Records from a collection -
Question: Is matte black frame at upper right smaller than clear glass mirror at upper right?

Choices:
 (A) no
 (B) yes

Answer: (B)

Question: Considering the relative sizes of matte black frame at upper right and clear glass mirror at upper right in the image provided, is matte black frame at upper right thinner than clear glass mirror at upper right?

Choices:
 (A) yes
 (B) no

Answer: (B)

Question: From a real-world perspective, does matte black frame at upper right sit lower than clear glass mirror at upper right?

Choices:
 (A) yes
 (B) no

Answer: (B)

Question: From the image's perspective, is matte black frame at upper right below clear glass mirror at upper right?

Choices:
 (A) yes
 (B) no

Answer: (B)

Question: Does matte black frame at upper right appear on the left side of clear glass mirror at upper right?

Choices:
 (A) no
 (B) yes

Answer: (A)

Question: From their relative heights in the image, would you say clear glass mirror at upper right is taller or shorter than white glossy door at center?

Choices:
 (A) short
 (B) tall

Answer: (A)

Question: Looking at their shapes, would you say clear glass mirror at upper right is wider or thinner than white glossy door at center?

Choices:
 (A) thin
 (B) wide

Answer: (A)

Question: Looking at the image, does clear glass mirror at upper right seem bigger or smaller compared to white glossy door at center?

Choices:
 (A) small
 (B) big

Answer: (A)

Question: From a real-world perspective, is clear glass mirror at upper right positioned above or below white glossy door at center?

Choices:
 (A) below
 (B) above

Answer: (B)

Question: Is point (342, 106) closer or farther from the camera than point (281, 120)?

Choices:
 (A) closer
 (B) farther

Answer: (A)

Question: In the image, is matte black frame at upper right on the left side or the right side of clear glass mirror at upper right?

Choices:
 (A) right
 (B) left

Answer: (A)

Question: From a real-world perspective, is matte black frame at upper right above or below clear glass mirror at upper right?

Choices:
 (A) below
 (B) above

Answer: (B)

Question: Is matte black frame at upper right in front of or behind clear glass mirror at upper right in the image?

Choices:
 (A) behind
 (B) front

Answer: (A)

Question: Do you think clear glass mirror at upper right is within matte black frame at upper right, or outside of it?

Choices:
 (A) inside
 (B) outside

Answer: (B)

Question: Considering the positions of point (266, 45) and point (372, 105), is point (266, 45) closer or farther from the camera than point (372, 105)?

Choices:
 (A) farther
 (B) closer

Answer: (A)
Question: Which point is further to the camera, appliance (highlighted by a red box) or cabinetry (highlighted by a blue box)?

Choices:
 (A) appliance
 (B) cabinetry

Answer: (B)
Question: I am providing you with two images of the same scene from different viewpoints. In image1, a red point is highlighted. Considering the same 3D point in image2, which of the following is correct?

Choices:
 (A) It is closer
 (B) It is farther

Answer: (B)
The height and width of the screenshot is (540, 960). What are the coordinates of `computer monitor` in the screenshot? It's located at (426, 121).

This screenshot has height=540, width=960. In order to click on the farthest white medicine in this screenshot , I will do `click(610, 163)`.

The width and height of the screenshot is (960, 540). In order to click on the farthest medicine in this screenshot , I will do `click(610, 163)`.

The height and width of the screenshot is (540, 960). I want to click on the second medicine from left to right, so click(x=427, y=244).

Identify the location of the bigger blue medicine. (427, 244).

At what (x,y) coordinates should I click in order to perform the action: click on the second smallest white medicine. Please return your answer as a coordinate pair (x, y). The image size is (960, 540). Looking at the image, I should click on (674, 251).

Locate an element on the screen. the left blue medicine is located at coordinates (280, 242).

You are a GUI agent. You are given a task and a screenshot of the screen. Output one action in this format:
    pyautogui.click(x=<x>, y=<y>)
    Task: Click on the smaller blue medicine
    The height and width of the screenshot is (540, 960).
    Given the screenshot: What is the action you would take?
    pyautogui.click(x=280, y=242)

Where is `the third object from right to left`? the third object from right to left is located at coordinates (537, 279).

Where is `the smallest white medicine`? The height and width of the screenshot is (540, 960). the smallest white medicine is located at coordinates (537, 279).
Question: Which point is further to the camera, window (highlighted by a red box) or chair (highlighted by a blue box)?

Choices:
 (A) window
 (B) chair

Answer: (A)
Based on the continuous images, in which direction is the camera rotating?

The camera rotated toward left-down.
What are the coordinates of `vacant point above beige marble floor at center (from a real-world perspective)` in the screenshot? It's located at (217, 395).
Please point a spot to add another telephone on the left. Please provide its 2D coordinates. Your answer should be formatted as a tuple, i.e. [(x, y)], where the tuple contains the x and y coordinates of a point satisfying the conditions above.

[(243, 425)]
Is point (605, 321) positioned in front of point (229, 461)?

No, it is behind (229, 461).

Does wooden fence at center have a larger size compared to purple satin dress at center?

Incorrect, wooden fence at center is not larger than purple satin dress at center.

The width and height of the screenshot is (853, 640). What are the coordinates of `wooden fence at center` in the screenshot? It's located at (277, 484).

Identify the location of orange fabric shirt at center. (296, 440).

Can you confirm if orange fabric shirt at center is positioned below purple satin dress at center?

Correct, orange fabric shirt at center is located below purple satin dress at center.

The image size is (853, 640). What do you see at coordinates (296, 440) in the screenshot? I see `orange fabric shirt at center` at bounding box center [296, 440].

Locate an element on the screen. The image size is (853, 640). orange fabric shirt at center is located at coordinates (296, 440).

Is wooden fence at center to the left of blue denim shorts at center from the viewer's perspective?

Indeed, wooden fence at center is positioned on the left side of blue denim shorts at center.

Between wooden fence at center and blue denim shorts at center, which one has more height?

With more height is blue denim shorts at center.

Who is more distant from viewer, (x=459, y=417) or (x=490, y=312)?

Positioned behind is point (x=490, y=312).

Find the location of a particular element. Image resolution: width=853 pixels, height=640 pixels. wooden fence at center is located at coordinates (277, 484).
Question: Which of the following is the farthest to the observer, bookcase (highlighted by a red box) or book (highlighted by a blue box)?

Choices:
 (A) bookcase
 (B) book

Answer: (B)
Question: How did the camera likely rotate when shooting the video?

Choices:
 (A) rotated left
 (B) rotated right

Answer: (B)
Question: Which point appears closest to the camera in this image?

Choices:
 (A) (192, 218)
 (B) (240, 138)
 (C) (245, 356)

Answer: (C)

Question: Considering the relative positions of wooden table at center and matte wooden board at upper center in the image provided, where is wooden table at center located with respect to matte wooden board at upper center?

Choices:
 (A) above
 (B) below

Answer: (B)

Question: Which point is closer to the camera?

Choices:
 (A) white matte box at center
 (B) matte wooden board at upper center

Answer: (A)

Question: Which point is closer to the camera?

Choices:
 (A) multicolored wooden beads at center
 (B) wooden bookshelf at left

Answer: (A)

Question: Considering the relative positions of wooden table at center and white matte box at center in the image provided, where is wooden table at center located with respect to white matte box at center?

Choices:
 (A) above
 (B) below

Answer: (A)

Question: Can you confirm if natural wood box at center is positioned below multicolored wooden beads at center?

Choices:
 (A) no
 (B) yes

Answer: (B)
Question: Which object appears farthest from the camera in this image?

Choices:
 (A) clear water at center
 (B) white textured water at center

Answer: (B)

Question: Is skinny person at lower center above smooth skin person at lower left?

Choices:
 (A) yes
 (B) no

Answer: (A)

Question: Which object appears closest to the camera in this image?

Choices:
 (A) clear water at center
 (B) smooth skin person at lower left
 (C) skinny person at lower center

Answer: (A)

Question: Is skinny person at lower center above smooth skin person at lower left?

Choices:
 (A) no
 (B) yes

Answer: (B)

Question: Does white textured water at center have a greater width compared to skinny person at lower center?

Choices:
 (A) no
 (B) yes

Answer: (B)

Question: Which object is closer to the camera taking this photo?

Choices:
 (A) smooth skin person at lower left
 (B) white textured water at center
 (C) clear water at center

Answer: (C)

Given instruction - Please locate every line in the listing above that contains the word "appears", and copy each of those lines.

Solved problem -
Question: Which point appears closest to the camera in this image?
Question: Which object appears farthest from the camera in this image?
Question: Which object appears closest to the camera in this image?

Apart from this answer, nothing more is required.